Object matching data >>

******

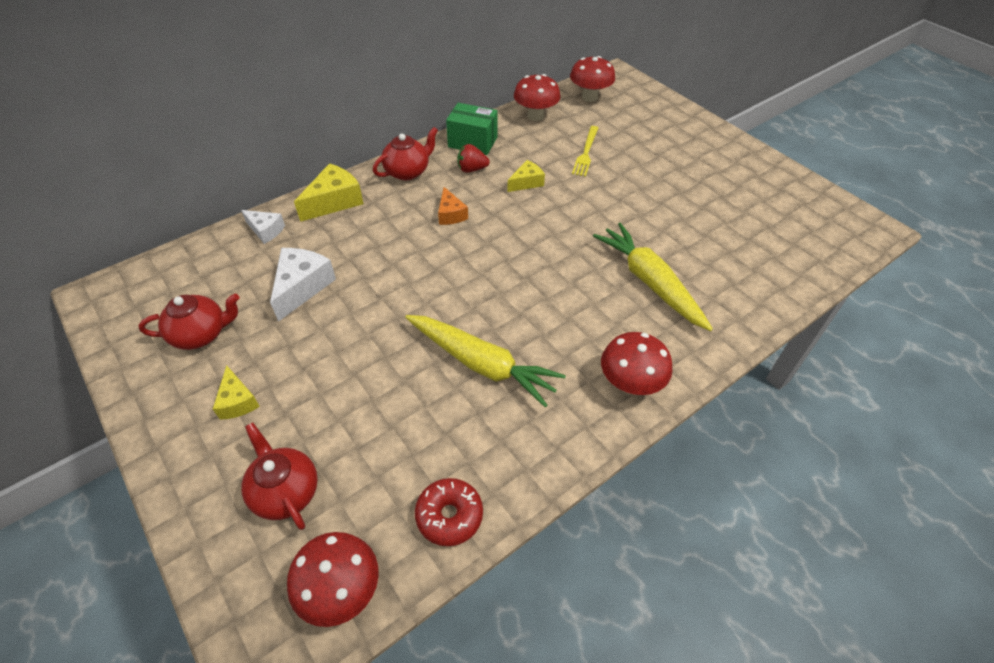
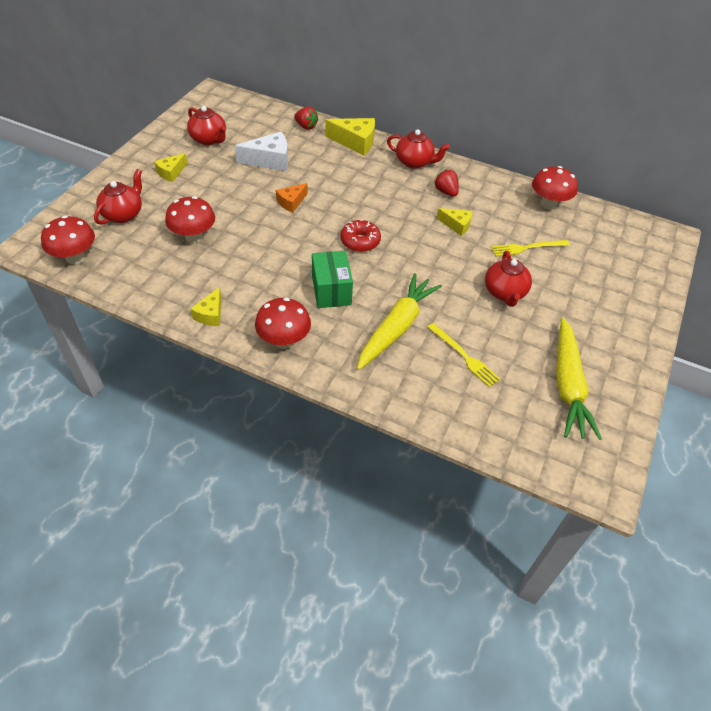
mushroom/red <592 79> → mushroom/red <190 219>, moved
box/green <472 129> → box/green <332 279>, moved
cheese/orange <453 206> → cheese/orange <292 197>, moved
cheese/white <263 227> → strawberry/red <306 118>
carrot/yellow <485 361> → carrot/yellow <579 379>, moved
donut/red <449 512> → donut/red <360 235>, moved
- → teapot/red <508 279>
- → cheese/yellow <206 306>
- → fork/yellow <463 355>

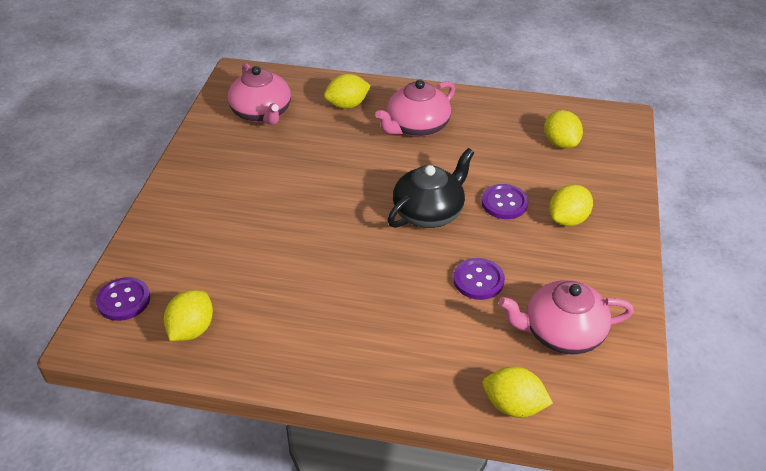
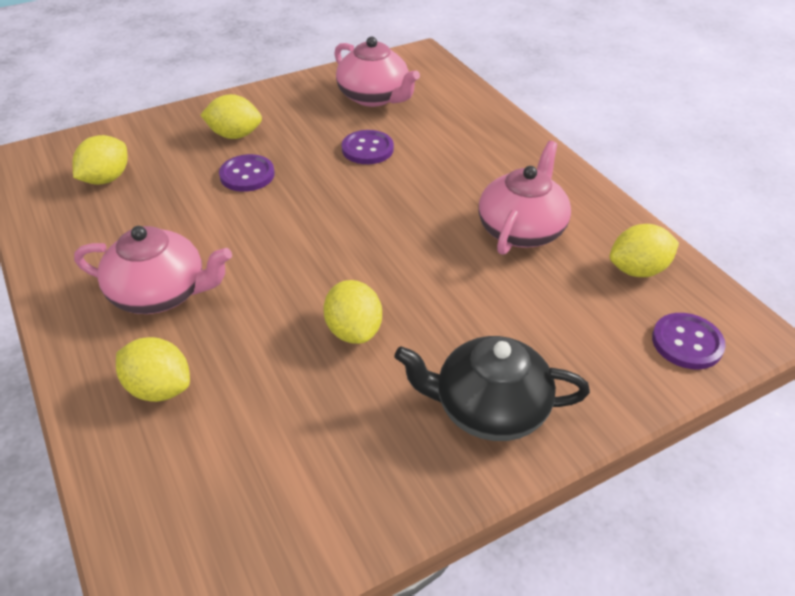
teapot/pink <259 94> → teapot/pink <524 198>, moved
teapot/black <431 188> → teapot/black <492 388>, moved
lemon/yellow <518 392> → lemon/yellow <352 312>, moved

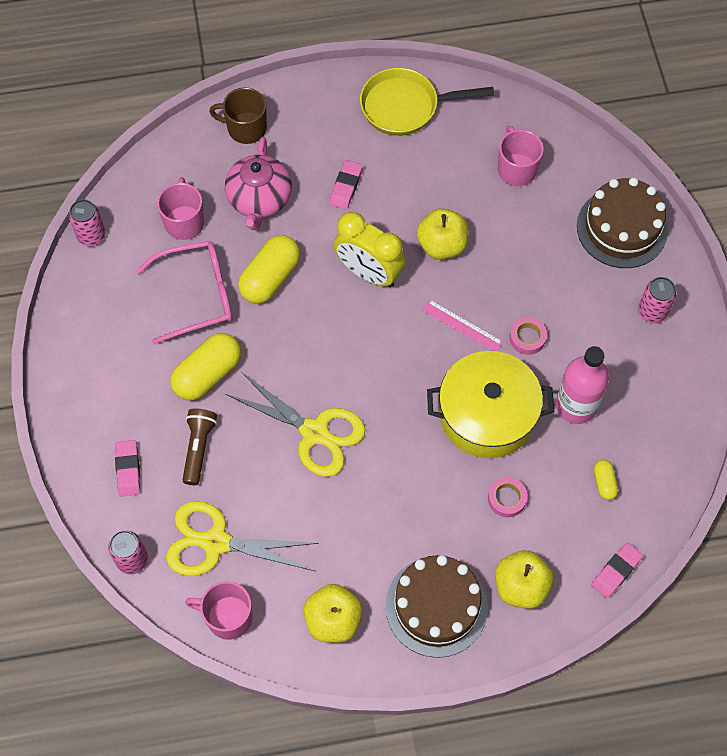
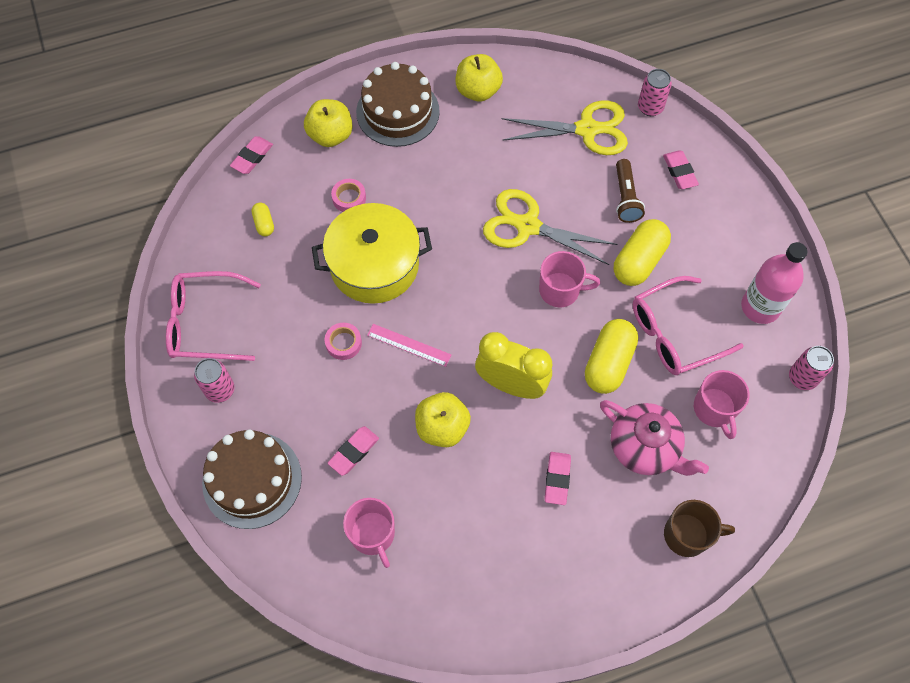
pan/yellow <427 102> → -
teapot/pink <258 183> → teapot/pink <654 438>, 135 degrees clockwise
bottle/pink <582 385> → bottle/pink <774 283>, moved
mug/pink <219 610> → mug/pink <569 279>, moved
- → glasses/pink <213 316>
- → eraser/pink <353 451>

******

Exercise prompt >> Sift the data above for lines with "yellow", then copy each one.

Response >>
carrot/yellow <485 361> → carrot/yellow <579 379>, moved
- → cheese/yellow <206 306>
- → fork/yellow <463 355>
lemon/yellow <518 392> → lemon/yellow <352 312>, moved
pan/yellow <427 102> → -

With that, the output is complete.